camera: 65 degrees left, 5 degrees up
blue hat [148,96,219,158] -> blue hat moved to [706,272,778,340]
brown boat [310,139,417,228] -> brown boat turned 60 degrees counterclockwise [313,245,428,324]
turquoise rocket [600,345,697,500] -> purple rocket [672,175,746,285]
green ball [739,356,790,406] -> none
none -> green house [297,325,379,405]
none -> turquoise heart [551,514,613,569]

--

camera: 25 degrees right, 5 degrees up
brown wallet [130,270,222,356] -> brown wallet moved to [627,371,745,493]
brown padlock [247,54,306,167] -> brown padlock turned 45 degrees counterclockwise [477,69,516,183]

--

Exercise goal ▸ Everything above from the line containing "camera: 65 degrees left, 5 degrees up" down to the line containing "none -> turquoise heart [551,514,613,569]" should be copied exactly, both end lines included, and nothing else.

Result for this task ▸
camera: 65 degrees left, 5 degrees up
blue hat [148,96,219,158] -> blue hat moved to [706,272,778,340]
brown boat [310,139,417,228] -> brown boat turned 60 degrees counterclockwise [313,245,428,324]
turquoise rocket [600,345,697,500] -> purple rocket [672,175,746,285]
green ball [739,356,790,406] -> none
none -> green house [297,325,379,405]
none -> turquoise heart [551,514,613,569]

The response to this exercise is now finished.